*Exercise*.
This task calls for copying every line of the records that includes the word "spun".

*Data provided*.
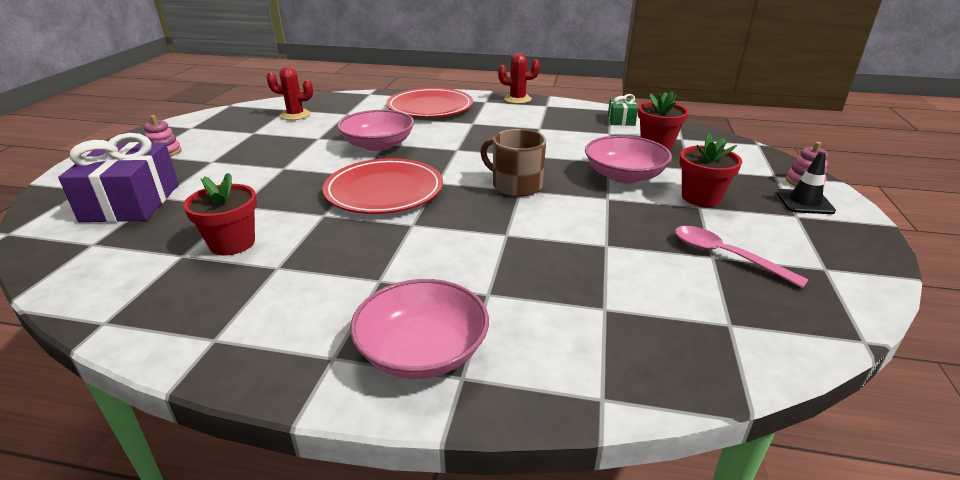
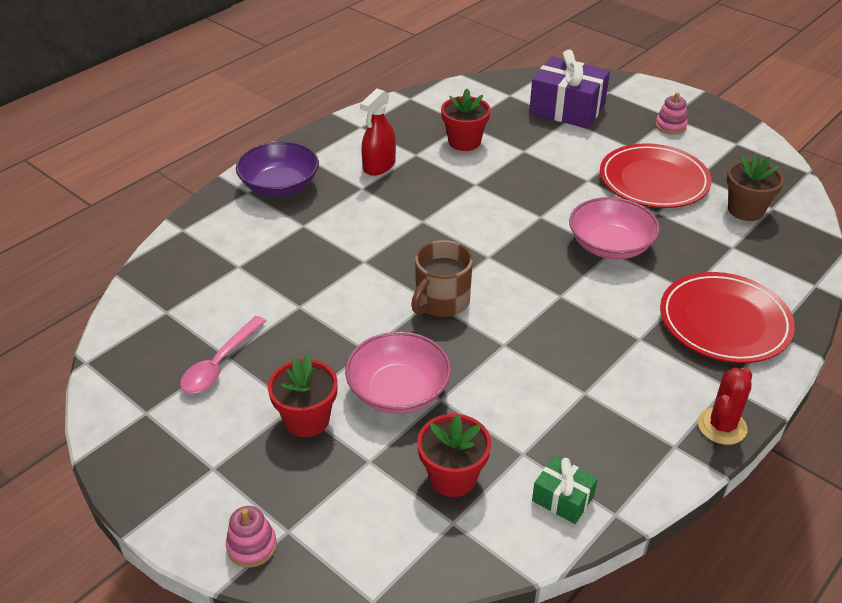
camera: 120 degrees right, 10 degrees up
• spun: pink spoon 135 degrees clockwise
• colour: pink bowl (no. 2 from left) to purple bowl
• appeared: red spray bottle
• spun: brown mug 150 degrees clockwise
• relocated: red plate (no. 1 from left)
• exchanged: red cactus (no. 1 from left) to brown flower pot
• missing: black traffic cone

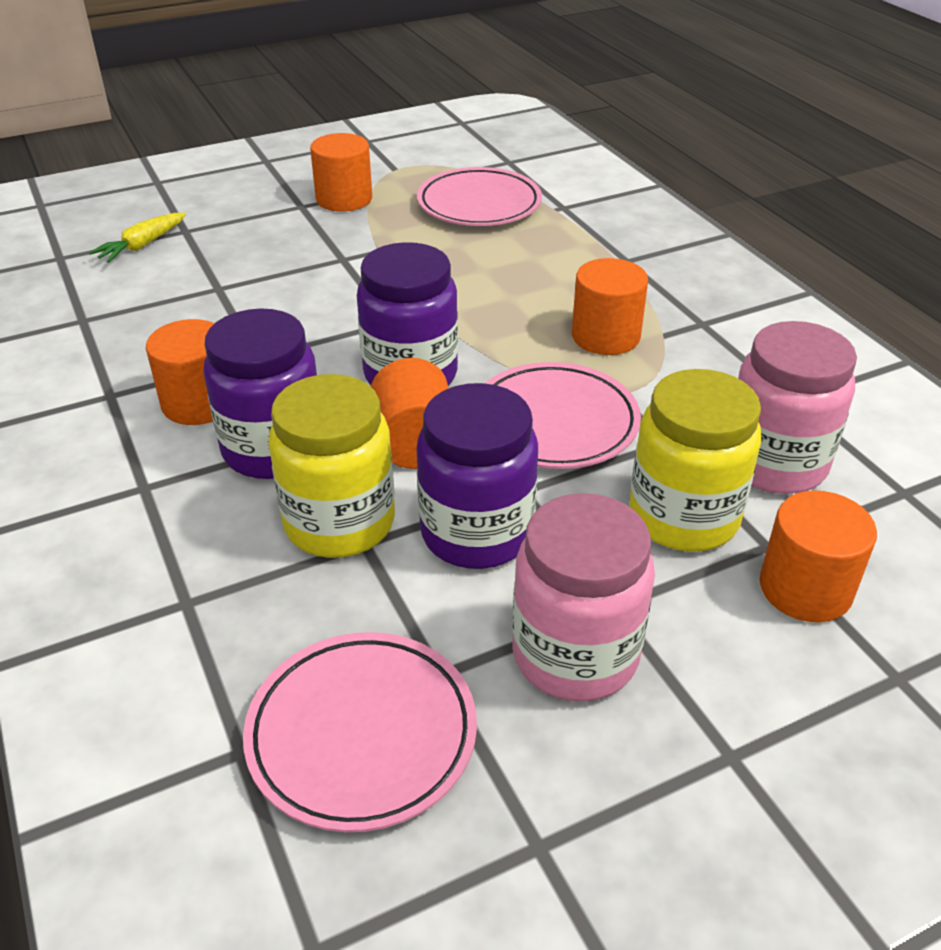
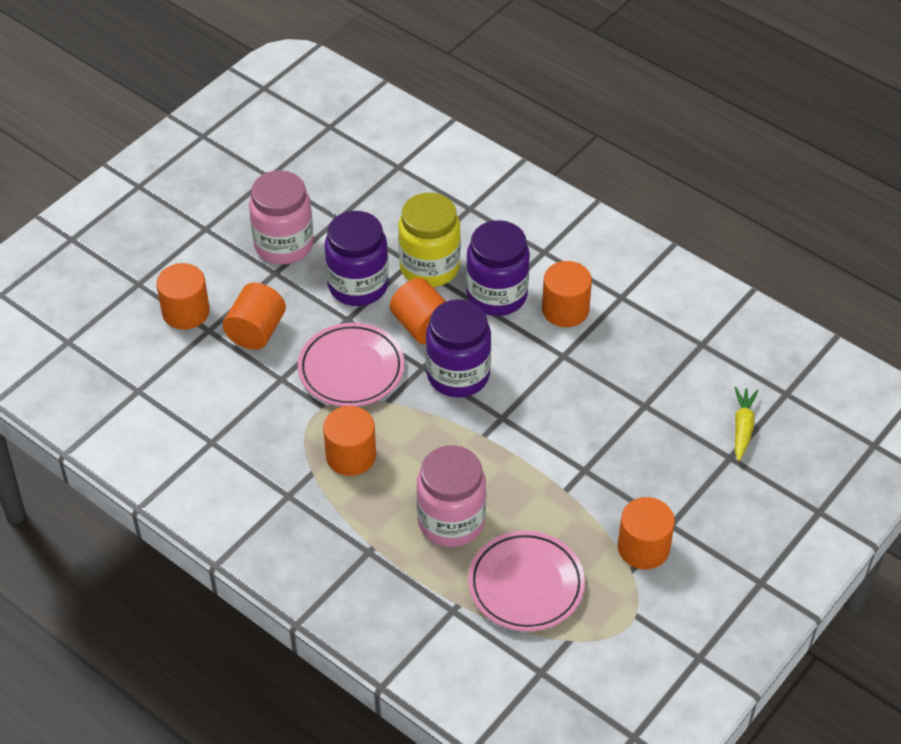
camera: 155 degrees right, 10 degrees up
• exchanged: yellow jar (no. 2 from left) to orange cylinder (no. 2 from left)
• relocated: pink jar (no. 2 from left)
• missing: pink plate (no. 1 from left)

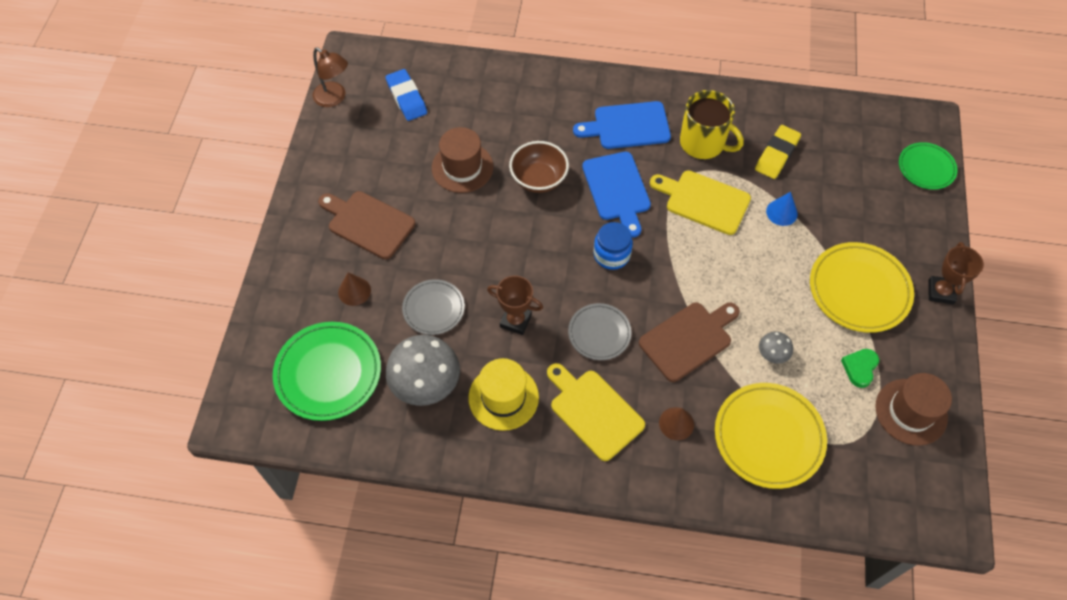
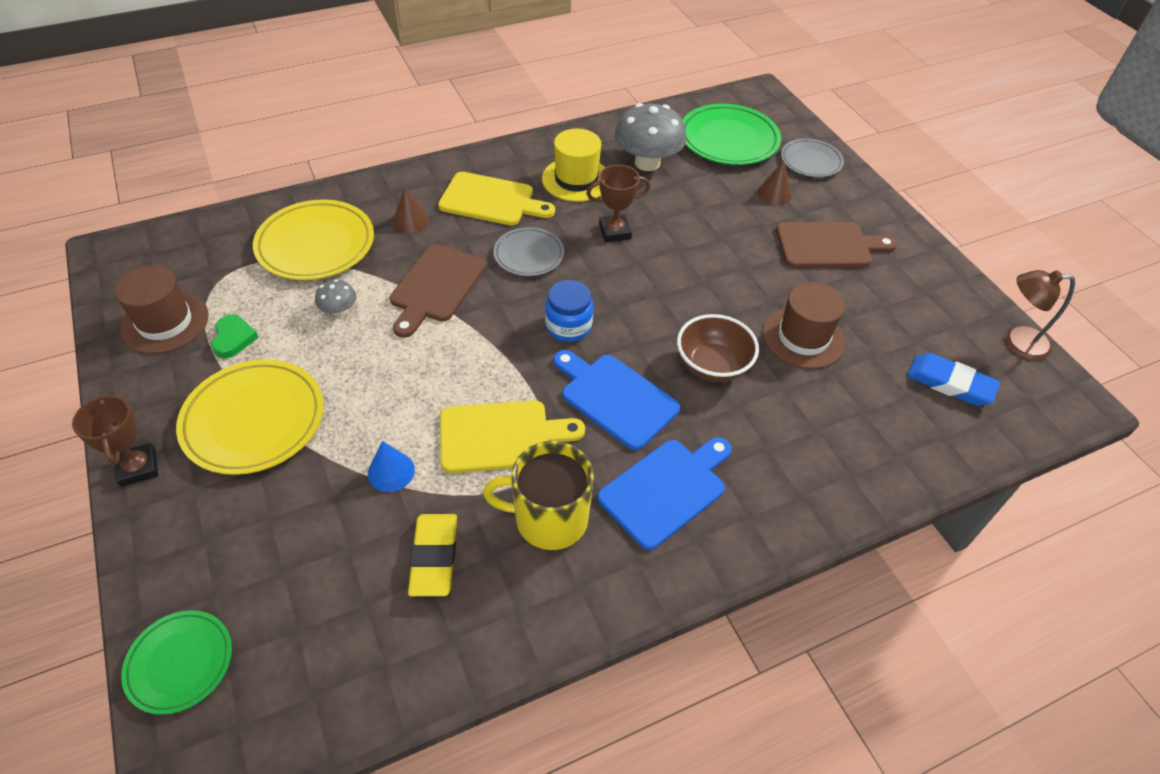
camera: 145 degrees right, 10 degrees down
• relocated: grey plate (no. 1 from left in the first image) to grey plate (no. 2 from left)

*Answer for the task*.
• spun: pink spoon 135 degrees clockwise
• spun: brown mug 150 degrees clockwise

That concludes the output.